▸ WHAT TO DO: Every line below that holds the string "insert" should be copied out.
Content starts
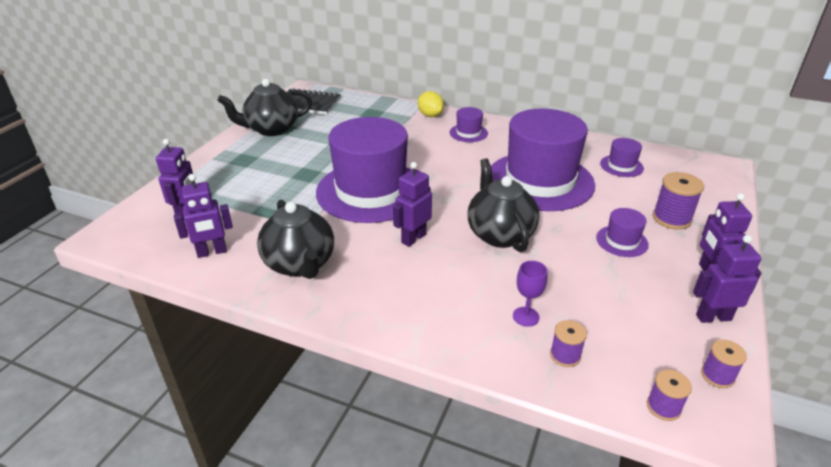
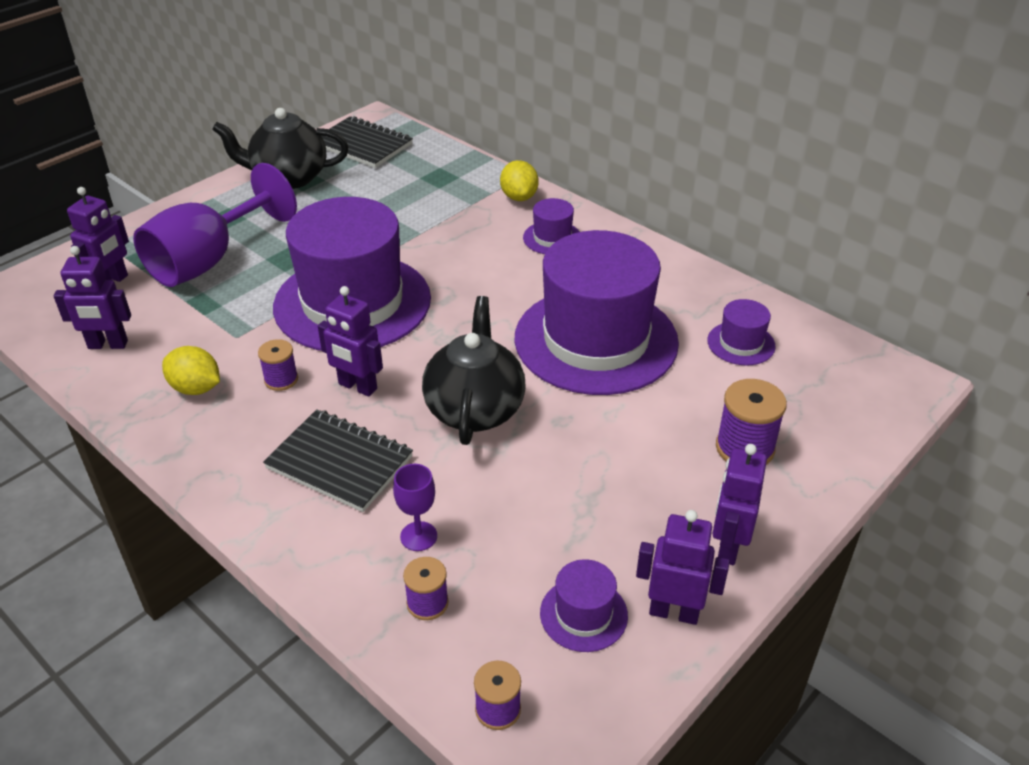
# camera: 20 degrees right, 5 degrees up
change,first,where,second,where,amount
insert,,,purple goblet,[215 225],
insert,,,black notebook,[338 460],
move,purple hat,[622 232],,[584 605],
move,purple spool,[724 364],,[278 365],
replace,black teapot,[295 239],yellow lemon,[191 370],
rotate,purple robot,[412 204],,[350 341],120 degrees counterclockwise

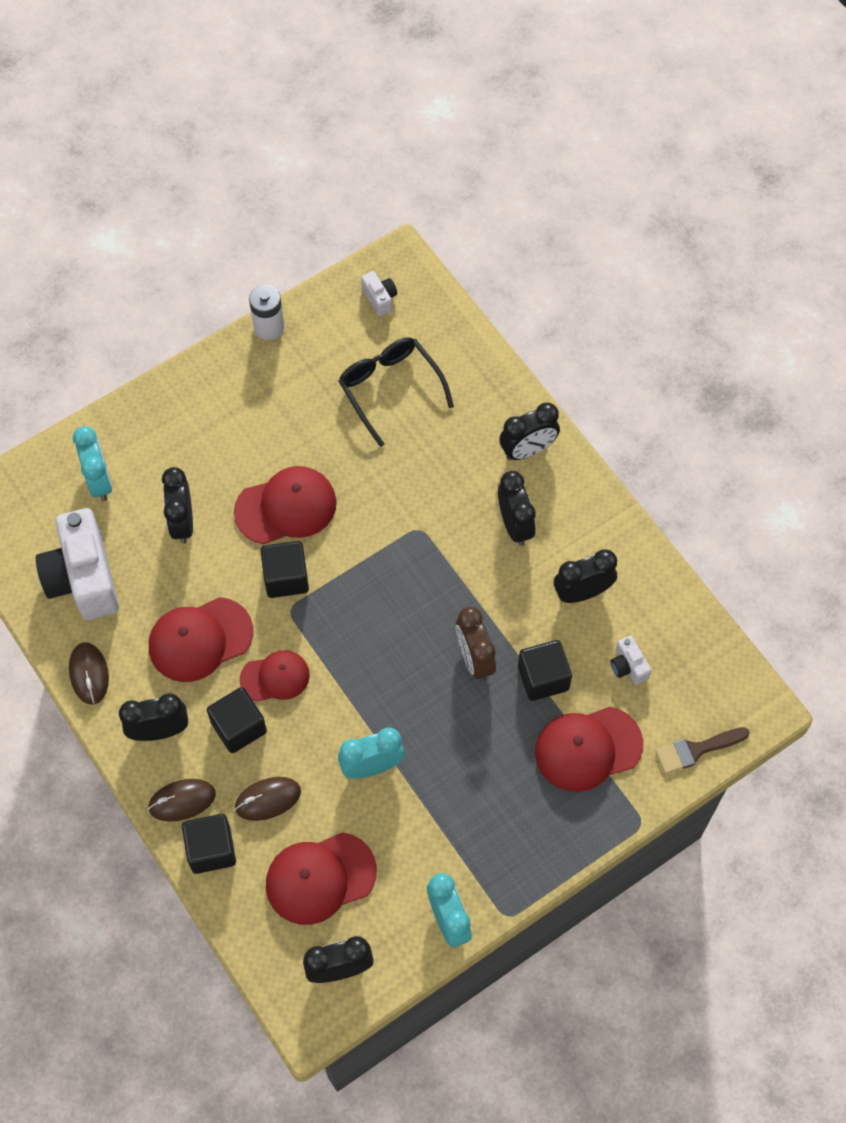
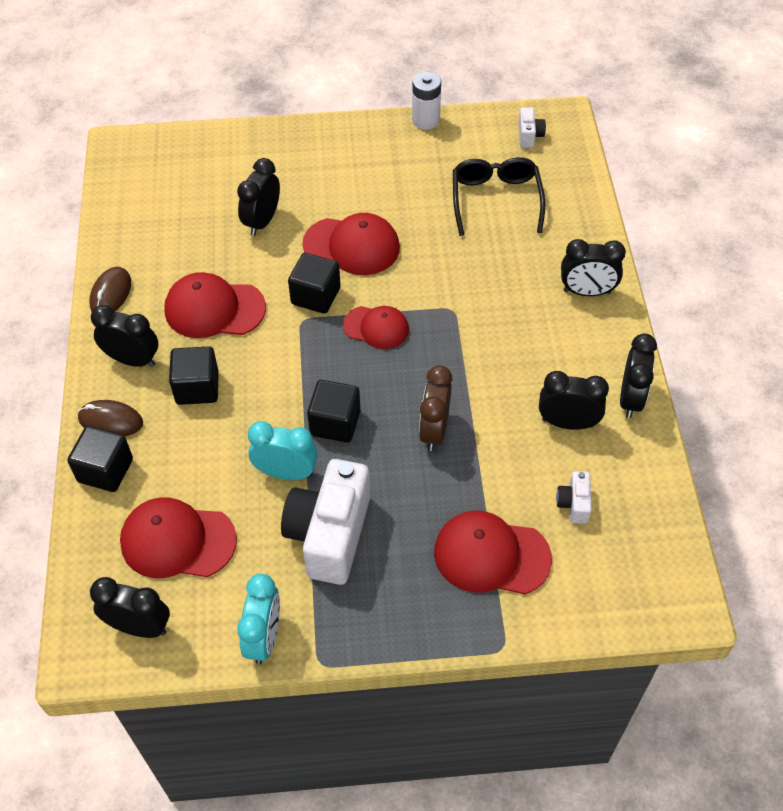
# camera: 30 degrees right, 10 degrees down
change,first,where,second,where,amount
delete,turquoise clock,[92 463],,,
delete,brown mouse,[268 799],,,
delete,brown brush,[702 750],,,
move,white camera,[77 564],,[325 522],
move,red cap,[275 676],,[376 327],
move,black clock,[517 508],,[638 375],
move,black cube,[545 670],,[333 411],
Content ends
▸ ANSWER SECTION:
insert,,,purple goblet,[215 225],
insert,,,black notebook,[338 460],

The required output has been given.